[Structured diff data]
----
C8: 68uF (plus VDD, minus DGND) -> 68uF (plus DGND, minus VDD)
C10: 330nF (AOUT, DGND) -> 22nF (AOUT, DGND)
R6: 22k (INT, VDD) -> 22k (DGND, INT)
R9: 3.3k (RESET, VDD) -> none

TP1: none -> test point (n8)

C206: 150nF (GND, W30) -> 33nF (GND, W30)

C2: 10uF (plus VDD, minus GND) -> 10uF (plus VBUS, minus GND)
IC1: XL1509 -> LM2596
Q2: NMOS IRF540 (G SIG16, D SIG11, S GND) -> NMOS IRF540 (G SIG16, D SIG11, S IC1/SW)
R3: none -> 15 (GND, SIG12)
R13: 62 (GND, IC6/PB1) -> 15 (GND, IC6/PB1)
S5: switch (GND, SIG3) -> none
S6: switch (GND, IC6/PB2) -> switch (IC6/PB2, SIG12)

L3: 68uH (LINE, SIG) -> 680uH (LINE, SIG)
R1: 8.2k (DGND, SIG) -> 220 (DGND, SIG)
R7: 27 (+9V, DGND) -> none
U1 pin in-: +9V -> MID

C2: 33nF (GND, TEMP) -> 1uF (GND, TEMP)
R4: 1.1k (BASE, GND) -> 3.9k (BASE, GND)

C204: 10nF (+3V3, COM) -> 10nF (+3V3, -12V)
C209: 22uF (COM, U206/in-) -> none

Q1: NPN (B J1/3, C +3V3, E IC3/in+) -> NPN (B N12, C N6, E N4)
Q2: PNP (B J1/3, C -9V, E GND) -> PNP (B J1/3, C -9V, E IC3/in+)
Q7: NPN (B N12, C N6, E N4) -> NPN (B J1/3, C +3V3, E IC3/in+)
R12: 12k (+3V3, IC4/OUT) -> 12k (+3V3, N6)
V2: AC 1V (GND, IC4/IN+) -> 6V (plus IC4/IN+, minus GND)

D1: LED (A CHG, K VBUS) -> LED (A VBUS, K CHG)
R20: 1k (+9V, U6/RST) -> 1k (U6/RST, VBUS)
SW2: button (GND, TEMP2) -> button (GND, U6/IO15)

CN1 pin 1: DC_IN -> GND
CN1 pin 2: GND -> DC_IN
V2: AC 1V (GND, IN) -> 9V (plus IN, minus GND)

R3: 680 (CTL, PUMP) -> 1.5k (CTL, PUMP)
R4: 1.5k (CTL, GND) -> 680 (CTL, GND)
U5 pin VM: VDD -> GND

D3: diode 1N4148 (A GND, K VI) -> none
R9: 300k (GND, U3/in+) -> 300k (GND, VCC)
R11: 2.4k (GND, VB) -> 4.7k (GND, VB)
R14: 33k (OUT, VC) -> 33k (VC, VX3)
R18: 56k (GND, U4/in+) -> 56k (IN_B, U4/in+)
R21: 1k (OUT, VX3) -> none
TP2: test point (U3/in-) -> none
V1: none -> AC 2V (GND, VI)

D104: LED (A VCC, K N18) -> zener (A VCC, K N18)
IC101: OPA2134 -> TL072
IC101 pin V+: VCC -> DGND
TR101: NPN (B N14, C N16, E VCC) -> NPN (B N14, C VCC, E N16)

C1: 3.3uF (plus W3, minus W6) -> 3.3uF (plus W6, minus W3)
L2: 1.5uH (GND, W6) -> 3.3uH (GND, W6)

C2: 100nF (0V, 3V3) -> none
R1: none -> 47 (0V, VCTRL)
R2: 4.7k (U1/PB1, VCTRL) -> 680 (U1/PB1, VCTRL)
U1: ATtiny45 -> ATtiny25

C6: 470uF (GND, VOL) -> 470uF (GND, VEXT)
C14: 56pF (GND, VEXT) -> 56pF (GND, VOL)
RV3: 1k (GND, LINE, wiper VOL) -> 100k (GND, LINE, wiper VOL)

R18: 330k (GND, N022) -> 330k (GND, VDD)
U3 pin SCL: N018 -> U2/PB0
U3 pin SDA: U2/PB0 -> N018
----
TRY IT —
Your answer must be every record above, set down exactly as written.

WRITTEN SOLUTION —
C8: 68uF (plus VDD, minus DGND) -> 68uF (plus DGND, minus VDD)
C10: 330nF (AOUT, DGND) -> 22nF (AOUT, DGND)
R6: 22k (INT, VDD) -> 22k (DGND, INT)
R9: 3.3k (RESET, VDD) -> none

TP1: none -> test point (n8)

C206: 150nF (GND, W30) -> 33nF (GND, W30)

C2: 10uF (plus VDD, minus GND) -> 10uF (plus VBUS, minus GND)
IC1: XL1509 -> LM2596
Q2: NMOS IRF540 (G SIG16, D SIG11, S GND) -> NMOS IRF540 (G SIG16, D SIG11, S IC1/SW)
R3: none -> 15 (GND, SIG12)
R13: 62 (GND, IC6/PB1) -> 15 (GND, IC6/PB1)
S5: switch (GND, SIG3) -> none
S6: switch (GND, IC6/PB2) -> switch (IC6/PB2, SIG12)

L3: 68uH (LINE, SIG) -> 680uH (LINE, SIG)
R1: 8.2k (DGND, SIG) -> 220 (DGND, SIG)
R7: 27 (+9V, DGND) -> none
U1 pin in-: +9V -> MID

C2: 33nF (GND, TEMP) -> 1uF (GND, TEMP)
R4: 1.1k (BASE, GND) -> 3.9k (BASE, GND)

C204: 10nF (+3V3, COM) -> 10nF (+3V3, -12V)
C209: 22uF (COM, U206/in-) -> none

Q1: NPN (B J1/3, C +3V3, E IC3/in+) -> NPN (B N12, C N6, E N4)
Q2: PNP (B J1/3, C -9V, E GND) -> PNP (B J1/3, C -9V, E IC3/in+)
Q7: NPN (B N12, C N6, E N4) -> NPN (B J1/3, C +3V3, E IC3/in+)
R12: 12k (+3V3, IC4/OUT) -> 12k (+3V3, N6)
V2: AC 1V (GND, IC4/IN+) -> 6V (plus IC4/IN+, minus GND)

D1: LED (A CHG, K VBUS) -> LED (A VBUS, K CHG)
R20: 1k (+9V, U6/RST) -> 1k (U6/RST, VBUS)
SW2: button (GND, TEMP2) -> button (GND, U6/IO15)

CN1 pin 1: DC_IN -> GND
CN1 pin 2: GND -> DC_IN
V2: AC 1V (GND, IN) -> 9V (plus IN, minus GND)

R3: 680 (CTL, PUMP) -> 1.5k (CTL, PUMP)
R4: 1.5k (CTL, GND) -> 680 (CTL, GND)
U5 pin VM: VDD -> GND

D3: diode 1N4148 (A GND, K VI) -> none
R9: 300k (GND, U3/in+) -> 300k (GND, VCC)
R11: 2.4k (GND, VB) -> 4.7k (GND, VB)
R14: 33k (OUT, VC) -> 33k (VC, VX3)
R18: 56k (GND, U4/in+) -> 56k (IN_B, U4/in+)
R21: 1k (OUT, VX3) -> none
TP2: test point (U3/in-) -> none
V1: none -> AC 2V (GND, VI)

D104: LED (A VCC, K N18) -> zener (A VCC, K N18)
IC101: OPA2134 -> TL072
IC101 pin V+: VCC -> DGND
TR101: NPN (B N14, C N16, E VCC) -> NPN (B N14, C VCC, E N16)

C1: 3.3uF (plus W3, minus W6) -> 3.3uF (plus W6, minus W3)
L2: 1.5uH (GND, W6) -> 3.3uH (GND, W6)

C2: 100nF (0V, 3V3) -> none
R1: none -> 47 (0V, VCTRL)
R2: 4.7k (U1/PB1, VCTRL) -> 680 (U1/PB1, VCTRL)
U1: ATtiny45 -> ATtiny25

C6: 470uF (GND, VOL) -> 470uF (GND, VEXT)
C14: 56pF (GND, VEXT) -> 56pF (GND, VOL)
RV3: 1k (GND, LINE, wiper VOL) -> 100k (GND, LINE, wiper VOL)

R18: 330k (GND, N022) -> 330k (GND, VDD)
U3 pin SCL: N018 -> U2/PB0
U3 pin SDA: U2/PB0 -> N018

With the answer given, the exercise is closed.